■ **Supplied data**:
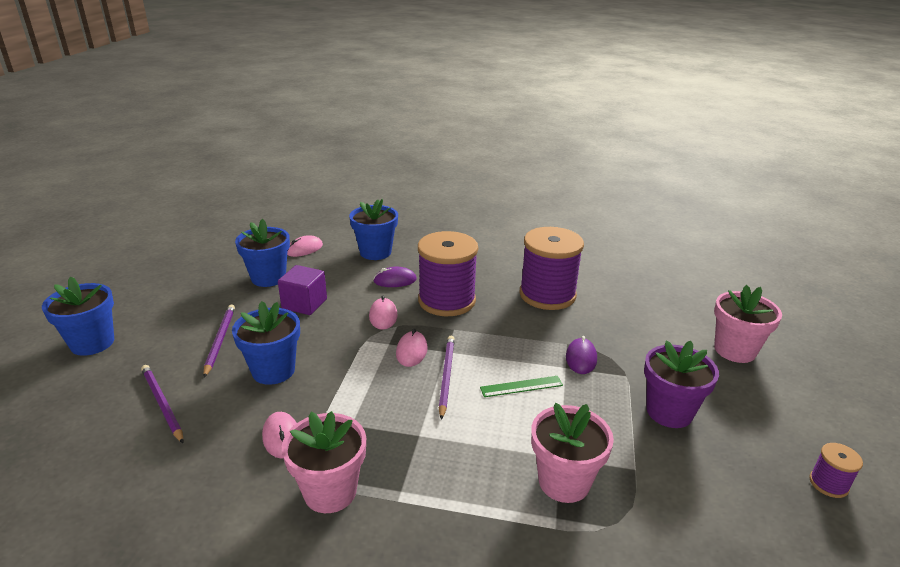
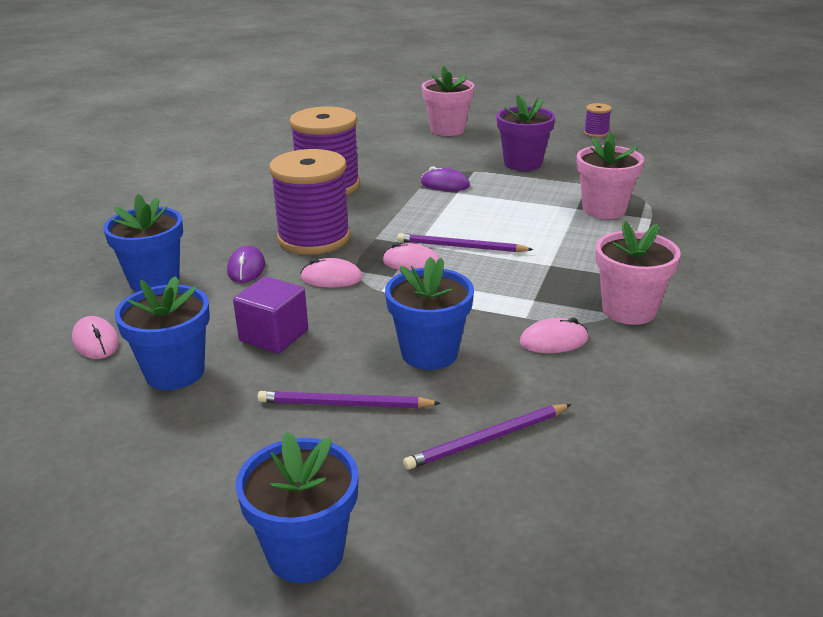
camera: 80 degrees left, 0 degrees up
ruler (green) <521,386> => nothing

---

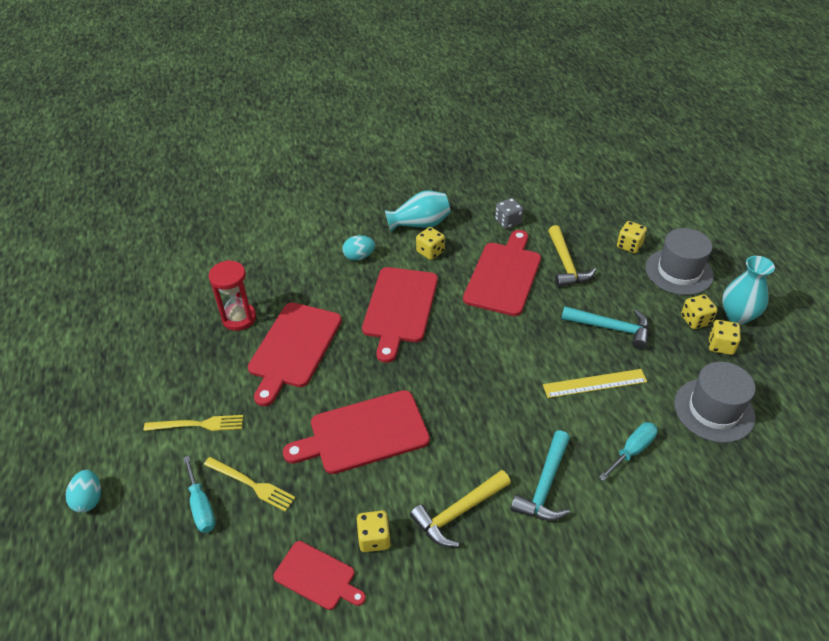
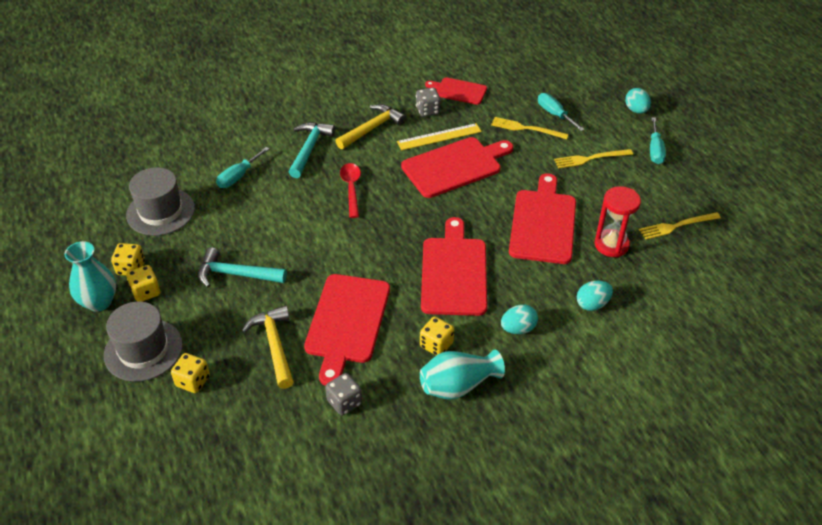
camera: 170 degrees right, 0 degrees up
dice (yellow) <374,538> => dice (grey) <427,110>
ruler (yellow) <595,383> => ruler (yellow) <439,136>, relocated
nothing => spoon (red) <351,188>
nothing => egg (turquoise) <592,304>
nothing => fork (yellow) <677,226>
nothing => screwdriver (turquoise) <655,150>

==

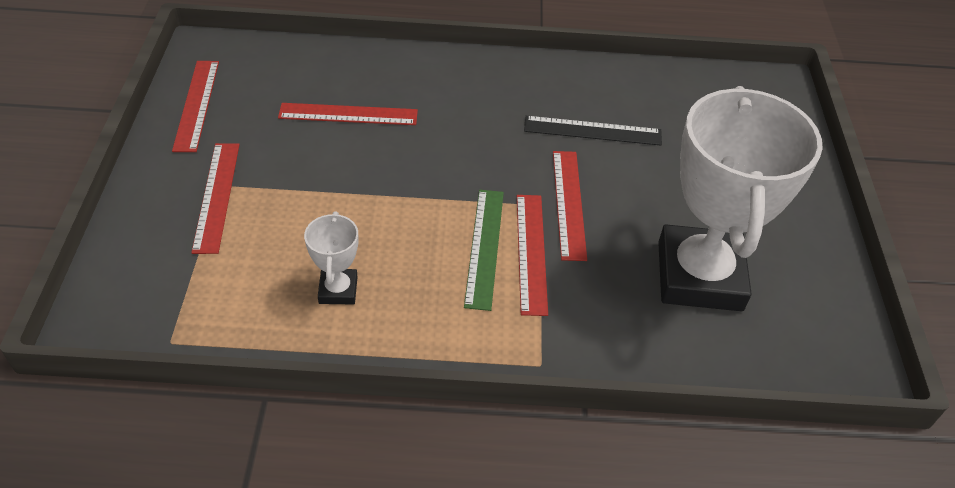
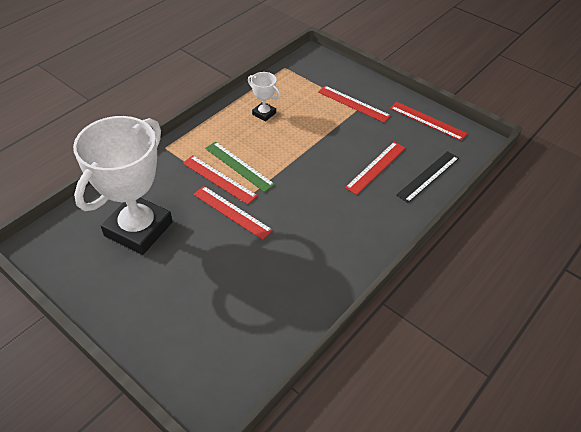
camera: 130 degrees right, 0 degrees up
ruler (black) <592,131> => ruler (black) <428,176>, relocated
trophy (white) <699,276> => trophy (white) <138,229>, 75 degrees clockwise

■ **Exercise aim**: Each line in the entries above, starting at the line with "camera: 80 degrees left, 0 degrees up" and ending at the line with "ruler (green) <521,386> => nothing", is to be printed exactly, and only those lines.

■ **Answer for this exercise**:
camera: 80 degrees left, 0 degrees up
ruler (green) <521,386> => nothing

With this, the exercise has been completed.